[Opening Input data section]
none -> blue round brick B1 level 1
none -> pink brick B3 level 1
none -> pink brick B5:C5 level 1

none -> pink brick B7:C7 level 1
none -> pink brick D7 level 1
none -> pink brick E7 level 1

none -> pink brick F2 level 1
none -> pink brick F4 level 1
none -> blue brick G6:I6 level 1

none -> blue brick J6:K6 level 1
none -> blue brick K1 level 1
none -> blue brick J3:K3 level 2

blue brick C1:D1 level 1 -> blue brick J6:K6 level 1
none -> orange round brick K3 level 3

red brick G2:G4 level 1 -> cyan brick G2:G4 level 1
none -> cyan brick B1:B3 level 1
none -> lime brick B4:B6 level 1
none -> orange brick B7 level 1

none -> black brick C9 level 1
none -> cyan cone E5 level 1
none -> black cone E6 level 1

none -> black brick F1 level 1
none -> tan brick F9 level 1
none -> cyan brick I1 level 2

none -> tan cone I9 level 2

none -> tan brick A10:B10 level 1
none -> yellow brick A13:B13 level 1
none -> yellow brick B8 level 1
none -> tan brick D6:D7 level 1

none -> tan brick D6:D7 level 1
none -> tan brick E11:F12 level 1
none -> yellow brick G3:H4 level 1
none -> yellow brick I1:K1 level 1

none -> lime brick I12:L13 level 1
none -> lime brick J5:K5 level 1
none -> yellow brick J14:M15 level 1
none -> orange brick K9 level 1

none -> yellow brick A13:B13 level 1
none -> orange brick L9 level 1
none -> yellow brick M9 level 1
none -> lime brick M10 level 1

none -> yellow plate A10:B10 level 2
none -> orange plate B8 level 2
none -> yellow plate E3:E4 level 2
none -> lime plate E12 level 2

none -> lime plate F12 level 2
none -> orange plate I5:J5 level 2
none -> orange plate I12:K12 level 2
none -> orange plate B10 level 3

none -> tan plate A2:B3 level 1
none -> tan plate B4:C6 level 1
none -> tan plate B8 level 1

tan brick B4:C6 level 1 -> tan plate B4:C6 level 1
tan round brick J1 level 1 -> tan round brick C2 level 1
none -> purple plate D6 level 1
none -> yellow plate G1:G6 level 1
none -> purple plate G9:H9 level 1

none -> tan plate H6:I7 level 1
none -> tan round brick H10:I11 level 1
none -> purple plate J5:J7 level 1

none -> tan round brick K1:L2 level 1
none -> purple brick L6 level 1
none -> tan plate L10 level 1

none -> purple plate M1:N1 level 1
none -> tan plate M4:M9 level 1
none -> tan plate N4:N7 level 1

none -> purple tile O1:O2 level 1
[Closing Input data section]
Using the records above, set down exactly the lines from the one with "none -> tan plate B8 level 1" through the one with "none -> tan plate H6:I7 level 1", inclusive, and nothing more.

• _Reply to the task_
none -> tan plate B8 level 1

tan brick B4:C6 level 1 -> tan plate B4:C6 level 1
tan round brick J1 level 1 -> tan round brick C2 level 1
none -> purple plate D6 level 1
none -> yellow plate G1:G6 level 1
none -> purple plate G9:H9 level 1

none -> tan plate H6:I7 level 1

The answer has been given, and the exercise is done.